**EXERCISE GOAL:** From the entries below, return every line that includes the word "bear".

**PROVIDED DATA:**
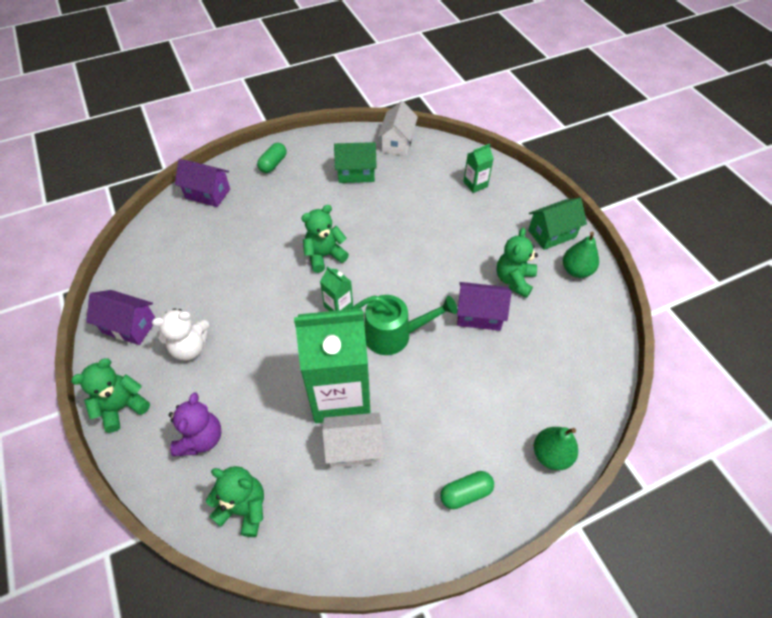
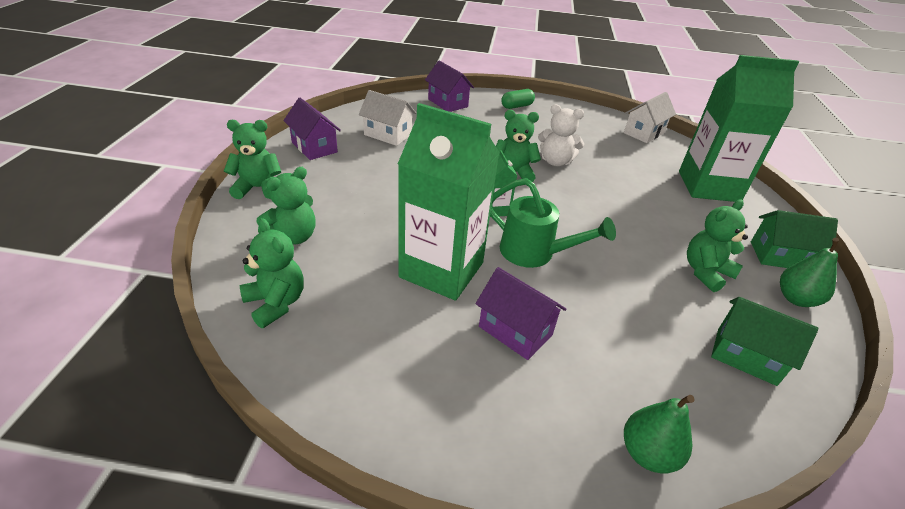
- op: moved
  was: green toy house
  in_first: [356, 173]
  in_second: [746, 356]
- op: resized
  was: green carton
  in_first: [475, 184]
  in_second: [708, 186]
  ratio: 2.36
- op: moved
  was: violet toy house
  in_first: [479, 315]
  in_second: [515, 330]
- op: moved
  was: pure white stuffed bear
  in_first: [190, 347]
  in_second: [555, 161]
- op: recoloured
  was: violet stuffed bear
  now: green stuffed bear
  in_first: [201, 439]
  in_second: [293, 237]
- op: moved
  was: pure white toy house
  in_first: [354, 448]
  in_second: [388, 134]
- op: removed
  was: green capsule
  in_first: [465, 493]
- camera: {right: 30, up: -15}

**WRITTEN SOLUTION:**
  was: pure white stuffed bear
  was: violet stuffed bear
  now: green stuffed bear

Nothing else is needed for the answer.